What the task asks: Before returning the data, strip out the pictures and keep everything else exactly the same.

Data block:
※ ※ ※
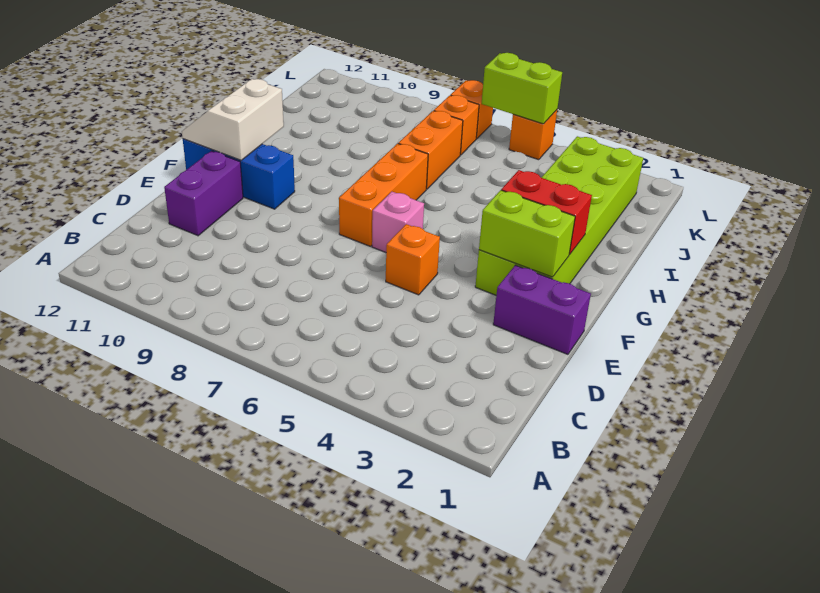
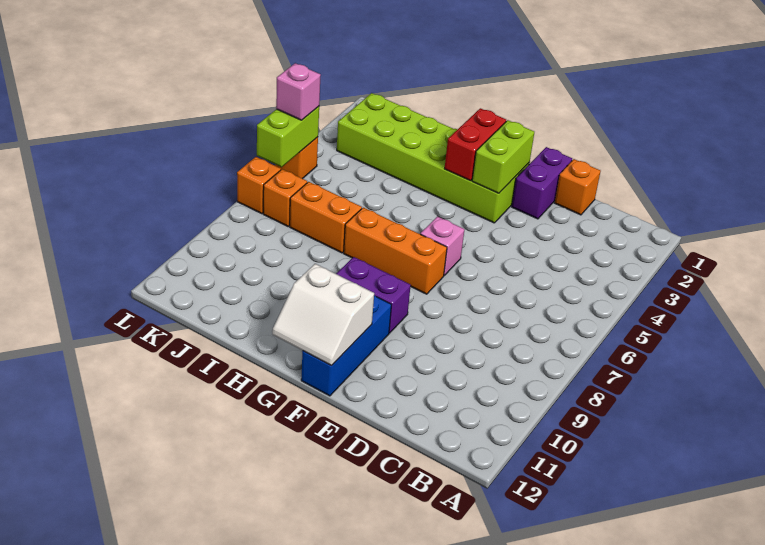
purple brick D11:E11 level 1 -> purple brick F9:G9 level 1
orange brick E5 level 1 -> orange brick D1 level 1
none -> pink brick L5 level 3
※ ※ ※
Solution:
purple brick D11:E11 level 1 -> purple brick F9:G9 level 1
orange brick E5 level 1 -> orange brick D1 level 1
none -> pink brick L5 level 3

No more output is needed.